◆ Supplied information

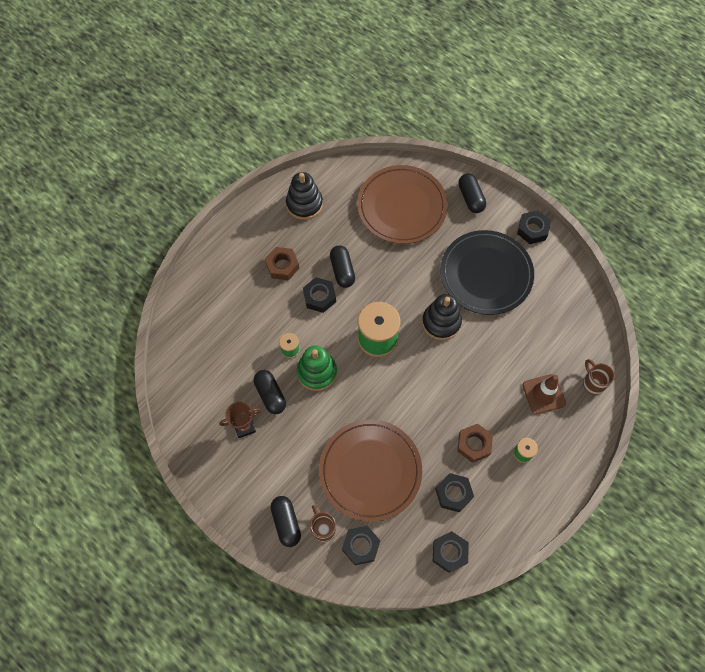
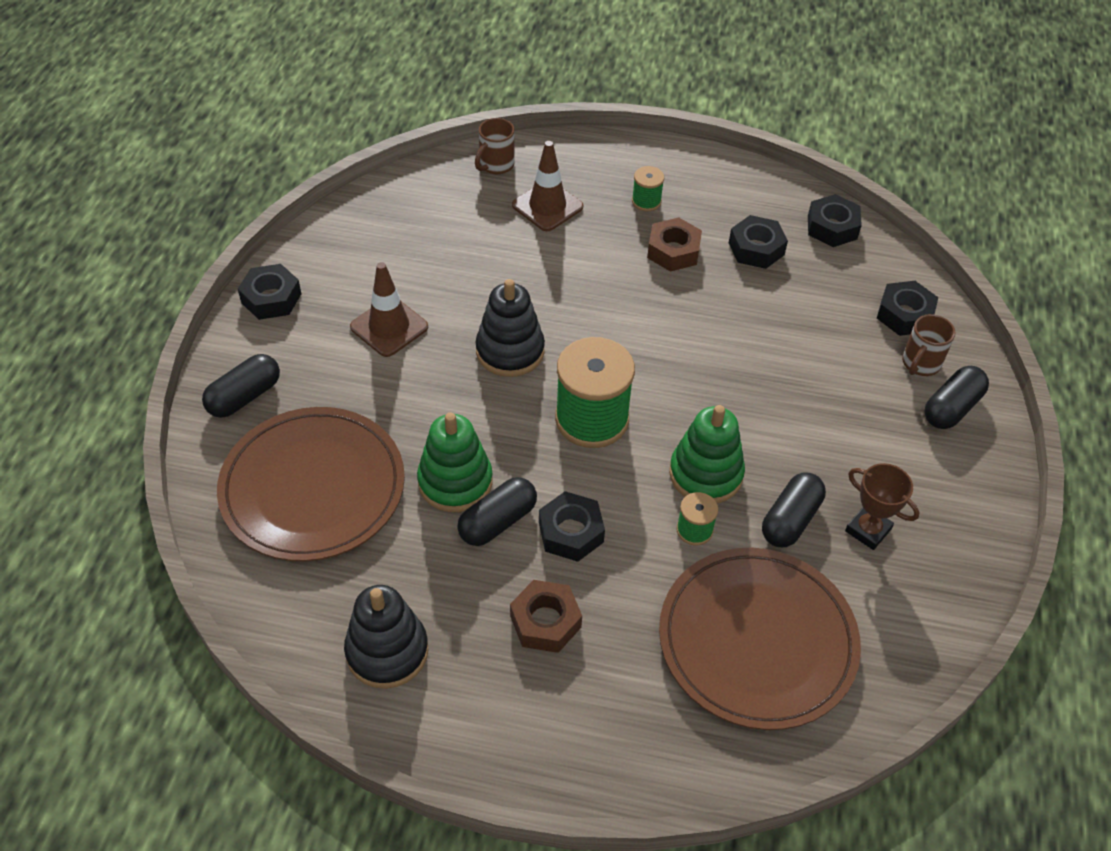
camera: 120 degrees left, 15 degrees down
(370, 471) = (800, 344): brown plate -> brown plate (757, 640)
(373, 263) = (455, 482): none -> green stacking toy
(486, 274) = (389, 327): black plate -> brown traffic cone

◆ Exercise description
Would you reproduce the lines above exactly, without carrying over the pictures?

◆ Answer
camera: 120 degrees left, 15 degrees down
(370, 471) = (800, 344): brown plate -> brown plate (757, 640)
(373, 263) = (455, 482): none -> green stacking toy
(486, 274) = (389, 327): black plate -> brown traffic cone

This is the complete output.